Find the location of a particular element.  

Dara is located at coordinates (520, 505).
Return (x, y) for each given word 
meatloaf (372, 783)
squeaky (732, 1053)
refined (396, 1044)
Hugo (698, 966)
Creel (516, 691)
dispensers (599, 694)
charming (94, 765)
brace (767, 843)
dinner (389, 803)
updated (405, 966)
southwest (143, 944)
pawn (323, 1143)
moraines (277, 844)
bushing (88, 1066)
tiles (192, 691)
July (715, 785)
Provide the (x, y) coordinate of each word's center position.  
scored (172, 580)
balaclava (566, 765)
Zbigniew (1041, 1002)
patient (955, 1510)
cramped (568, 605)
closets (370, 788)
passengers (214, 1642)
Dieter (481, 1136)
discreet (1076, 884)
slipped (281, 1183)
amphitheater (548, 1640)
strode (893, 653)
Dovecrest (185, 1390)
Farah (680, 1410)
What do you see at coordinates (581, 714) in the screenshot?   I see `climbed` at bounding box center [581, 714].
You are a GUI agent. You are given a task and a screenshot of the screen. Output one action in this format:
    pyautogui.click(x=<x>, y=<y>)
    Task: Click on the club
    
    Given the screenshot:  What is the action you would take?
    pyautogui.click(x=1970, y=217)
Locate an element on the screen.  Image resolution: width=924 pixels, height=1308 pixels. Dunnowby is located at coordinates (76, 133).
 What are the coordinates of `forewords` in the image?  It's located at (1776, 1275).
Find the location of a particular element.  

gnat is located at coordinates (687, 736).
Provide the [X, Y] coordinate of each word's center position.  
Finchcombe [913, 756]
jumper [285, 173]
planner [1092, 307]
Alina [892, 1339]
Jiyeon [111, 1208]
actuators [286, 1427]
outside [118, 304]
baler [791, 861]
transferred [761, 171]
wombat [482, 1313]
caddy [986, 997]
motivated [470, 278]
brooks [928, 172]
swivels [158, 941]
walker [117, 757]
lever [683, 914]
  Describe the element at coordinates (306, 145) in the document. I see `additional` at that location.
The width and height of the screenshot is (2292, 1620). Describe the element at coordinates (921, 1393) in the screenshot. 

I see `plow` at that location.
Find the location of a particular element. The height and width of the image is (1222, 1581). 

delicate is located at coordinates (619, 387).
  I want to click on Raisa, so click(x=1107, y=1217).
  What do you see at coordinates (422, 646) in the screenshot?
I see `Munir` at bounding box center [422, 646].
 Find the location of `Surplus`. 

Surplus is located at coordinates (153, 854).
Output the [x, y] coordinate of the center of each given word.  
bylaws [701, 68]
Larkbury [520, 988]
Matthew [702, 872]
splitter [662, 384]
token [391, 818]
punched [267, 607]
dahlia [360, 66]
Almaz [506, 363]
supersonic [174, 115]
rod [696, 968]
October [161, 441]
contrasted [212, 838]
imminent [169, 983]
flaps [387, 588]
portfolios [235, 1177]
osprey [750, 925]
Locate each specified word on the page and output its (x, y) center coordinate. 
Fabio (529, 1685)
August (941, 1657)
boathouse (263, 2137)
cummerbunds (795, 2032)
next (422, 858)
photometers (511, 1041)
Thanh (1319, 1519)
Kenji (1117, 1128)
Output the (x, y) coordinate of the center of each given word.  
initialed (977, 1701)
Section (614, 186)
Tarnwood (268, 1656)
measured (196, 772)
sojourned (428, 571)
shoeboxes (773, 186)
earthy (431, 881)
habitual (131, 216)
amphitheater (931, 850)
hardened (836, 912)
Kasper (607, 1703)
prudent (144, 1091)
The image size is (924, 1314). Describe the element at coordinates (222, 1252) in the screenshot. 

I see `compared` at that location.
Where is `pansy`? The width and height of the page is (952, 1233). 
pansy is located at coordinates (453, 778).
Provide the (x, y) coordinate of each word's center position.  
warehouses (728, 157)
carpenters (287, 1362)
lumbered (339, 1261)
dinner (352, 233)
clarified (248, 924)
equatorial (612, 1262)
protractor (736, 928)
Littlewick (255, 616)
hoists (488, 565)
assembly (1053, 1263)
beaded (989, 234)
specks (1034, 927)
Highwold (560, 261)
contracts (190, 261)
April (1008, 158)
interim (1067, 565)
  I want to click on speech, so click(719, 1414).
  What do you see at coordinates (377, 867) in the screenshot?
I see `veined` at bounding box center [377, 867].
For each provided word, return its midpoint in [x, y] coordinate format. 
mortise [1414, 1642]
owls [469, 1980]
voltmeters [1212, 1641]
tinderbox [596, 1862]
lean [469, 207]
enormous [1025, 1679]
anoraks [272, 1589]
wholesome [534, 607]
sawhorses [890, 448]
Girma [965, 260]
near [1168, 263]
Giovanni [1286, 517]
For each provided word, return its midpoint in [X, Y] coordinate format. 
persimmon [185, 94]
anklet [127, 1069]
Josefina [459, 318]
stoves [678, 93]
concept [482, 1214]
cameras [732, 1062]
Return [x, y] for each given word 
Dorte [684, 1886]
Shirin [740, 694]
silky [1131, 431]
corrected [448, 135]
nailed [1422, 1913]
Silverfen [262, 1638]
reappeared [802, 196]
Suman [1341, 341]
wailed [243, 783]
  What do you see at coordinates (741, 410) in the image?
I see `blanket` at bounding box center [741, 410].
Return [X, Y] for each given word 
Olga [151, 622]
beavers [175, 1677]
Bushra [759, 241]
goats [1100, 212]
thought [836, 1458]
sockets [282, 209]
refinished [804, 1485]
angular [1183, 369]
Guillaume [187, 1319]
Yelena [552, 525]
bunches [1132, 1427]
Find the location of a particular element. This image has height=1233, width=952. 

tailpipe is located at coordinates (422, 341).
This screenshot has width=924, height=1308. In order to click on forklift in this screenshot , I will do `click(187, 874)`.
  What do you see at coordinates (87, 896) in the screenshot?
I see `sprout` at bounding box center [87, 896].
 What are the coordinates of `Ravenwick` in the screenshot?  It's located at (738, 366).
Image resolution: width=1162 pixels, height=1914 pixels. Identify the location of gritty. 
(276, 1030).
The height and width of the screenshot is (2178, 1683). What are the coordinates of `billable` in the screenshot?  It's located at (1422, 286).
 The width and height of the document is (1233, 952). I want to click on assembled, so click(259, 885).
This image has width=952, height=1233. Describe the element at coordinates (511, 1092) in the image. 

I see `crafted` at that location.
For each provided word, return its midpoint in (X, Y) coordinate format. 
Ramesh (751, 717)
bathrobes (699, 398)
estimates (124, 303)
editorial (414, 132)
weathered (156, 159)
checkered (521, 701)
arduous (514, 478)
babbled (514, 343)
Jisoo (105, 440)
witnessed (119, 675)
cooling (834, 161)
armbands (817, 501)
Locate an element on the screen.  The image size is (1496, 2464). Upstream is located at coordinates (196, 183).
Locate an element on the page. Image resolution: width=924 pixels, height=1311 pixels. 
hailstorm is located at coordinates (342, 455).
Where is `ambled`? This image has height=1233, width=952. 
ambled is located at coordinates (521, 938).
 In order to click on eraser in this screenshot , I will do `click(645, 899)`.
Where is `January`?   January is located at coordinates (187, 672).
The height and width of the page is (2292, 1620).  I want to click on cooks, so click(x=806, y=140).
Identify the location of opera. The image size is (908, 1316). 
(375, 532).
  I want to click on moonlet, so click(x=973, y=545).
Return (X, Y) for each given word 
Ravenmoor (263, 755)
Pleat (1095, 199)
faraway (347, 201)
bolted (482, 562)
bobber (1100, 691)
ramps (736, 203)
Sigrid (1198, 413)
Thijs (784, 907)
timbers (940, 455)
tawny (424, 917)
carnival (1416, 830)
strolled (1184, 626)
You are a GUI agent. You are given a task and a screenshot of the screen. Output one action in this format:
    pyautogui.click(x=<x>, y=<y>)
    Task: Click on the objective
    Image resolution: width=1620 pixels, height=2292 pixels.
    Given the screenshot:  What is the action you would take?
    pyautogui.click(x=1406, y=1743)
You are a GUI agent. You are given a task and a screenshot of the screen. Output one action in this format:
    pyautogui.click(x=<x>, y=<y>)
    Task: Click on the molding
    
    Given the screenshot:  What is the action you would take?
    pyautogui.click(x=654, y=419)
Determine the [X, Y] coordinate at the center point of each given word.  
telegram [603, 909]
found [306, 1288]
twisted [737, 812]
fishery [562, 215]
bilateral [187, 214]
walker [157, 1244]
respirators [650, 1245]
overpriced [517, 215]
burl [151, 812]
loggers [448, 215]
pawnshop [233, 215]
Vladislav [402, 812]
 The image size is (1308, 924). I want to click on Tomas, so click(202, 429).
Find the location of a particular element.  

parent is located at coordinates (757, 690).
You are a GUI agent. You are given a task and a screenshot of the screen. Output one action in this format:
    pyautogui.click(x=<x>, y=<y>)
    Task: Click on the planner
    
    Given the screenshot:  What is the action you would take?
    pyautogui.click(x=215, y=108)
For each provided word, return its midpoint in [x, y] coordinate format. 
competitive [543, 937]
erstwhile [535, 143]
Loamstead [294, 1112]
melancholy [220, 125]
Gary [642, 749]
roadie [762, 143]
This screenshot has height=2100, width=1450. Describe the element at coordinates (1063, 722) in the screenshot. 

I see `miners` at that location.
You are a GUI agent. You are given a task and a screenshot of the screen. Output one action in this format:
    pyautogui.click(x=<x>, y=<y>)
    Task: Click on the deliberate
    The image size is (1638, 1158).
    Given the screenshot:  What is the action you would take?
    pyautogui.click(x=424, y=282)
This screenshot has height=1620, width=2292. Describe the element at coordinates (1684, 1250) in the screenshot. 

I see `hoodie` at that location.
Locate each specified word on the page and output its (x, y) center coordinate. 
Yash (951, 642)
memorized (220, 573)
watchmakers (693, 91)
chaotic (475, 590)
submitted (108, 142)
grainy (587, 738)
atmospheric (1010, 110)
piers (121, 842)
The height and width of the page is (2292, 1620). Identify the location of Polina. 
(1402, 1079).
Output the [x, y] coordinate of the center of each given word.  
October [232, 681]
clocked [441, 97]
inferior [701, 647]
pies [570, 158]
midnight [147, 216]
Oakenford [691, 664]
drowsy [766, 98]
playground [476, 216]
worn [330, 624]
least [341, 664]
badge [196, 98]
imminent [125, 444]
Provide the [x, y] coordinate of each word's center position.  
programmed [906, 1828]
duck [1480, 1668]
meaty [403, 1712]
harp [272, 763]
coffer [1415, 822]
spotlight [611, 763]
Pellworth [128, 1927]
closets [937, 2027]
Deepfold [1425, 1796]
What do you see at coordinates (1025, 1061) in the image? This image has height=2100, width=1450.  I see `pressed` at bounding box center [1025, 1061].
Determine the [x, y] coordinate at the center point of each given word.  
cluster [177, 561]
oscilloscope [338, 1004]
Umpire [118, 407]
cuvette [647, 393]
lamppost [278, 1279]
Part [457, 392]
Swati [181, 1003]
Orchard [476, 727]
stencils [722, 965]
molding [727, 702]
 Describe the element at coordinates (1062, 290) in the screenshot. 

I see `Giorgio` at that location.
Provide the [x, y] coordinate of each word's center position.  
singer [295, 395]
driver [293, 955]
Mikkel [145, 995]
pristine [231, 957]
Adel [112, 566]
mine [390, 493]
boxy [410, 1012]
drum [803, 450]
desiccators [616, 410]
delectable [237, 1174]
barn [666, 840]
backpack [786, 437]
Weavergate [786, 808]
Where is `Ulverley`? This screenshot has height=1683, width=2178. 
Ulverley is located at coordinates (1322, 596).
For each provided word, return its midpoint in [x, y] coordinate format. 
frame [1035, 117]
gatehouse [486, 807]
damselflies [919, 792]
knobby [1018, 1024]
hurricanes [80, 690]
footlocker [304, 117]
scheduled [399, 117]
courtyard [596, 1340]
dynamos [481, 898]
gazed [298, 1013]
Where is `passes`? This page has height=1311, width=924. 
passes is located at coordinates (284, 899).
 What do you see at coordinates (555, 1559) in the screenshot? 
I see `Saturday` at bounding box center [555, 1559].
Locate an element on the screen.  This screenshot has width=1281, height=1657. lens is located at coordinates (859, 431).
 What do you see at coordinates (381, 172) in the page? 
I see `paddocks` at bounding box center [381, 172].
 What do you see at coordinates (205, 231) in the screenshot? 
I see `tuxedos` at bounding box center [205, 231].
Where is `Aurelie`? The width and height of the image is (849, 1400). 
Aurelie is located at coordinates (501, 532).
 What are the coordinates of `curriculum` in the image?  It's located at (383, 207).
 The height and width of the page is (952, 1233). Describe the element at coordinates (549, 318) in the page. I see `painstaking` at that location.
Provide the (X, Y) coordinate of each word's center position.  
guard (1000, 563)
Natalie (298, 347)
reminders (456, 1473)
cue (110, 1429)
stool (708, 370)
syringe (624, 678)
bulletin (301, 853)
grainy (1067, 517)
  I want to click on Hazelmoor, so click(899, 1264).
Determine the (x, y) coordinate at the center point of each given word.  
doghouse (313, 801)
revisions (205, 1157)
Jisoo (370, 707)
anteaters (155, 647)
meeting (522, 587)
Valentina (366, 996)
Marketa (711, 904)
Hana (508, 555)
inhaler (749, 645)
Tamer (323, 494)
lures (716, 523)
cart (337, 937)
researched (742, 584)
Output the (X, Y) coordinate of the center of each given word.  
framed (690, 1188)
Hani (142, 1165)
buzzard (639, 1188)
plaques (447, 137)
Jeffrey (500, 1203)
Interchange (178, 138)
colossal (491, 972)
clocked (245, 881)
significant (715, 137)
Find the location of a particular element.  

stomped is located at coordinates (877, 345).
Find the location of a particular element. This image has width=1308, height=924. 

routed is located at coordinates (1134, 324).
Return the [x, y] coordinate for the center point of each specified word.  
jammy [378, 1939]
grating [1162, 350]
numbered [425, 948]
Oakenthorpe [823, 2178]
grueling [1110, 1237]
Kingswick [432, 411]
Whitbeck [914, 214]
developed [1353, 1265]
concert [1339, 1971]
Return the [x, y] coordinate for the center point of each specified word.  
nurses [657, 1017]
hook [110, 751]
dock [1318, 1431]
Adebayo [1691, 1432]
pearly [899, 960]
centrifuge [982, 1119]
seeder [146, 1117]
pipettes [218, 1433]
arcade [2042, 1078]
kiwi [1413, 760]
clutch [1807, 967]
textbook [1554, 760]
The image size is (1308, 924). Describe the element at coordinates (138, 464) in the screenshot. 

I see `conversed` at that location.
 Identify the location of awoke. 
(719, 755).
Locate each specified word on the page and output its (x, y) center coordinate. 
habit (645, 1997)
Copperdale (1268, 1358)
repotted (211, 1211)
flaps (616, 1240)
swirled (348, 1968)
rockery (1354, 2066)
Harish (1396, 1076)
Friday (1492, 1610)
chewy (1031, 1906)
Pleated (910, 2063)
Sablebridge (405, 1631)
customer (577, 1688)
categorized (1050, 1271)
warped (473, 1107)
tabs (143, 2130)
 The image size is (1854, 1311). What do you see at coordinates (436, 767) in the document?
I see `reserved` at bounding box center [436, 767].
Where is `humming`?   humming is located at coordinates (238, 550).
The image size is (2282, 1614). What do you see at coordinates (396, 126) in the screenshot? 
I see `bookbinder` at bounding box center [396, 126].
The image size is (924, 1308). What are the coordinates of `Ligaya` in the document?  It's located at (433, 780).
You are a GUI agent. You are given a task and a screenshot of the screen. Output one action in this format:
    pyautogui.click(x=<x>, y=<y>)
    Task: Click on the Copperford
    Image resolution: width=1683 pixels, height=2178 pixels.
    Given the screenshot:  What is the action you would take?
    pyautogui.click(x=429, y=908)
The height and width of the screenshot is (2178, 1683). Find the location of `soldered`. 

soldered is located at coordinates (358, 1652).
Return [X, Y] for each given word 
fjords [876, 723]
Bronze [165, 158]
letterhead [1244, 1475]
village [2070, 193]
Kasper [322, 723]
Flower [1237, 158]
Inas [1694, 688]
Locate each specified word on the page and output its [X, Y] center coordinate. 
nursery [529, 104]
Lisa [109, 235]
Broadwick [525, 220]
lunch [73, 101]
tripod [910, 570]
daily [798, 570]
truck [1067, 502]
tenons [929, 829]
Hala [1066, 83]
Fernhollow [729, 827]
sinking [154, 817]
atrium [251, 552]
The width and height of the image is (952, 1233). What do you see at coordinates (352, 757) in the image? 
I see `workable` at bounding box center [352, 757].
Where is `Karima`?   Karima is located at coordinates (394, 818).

Exercise objective: Copy out the records above, from the line containing "grainy (587, 738)" through the line containing "imminent [125, 444]", keeping every line the same.

Output of the exercise:
grainy (587, 738)
atmospheric (1010, 110)
piers (121, 842)
The height and width of the page is (2292, 1620). Identify the location of Polina. 
(1402, 1079).
Output the [x, y] coordinate of the center of each given word.  
October [232, 681]
clocked [441, 97]
inferior [701, 647]
pies [570, 158]
midnight [147, 216]
Oakenford [691, 664]
drowsy [766, 98]
playground [476, 216]
worn [330, 624]
least [341, 664]
badge [196, 98]
imminent [125, 444]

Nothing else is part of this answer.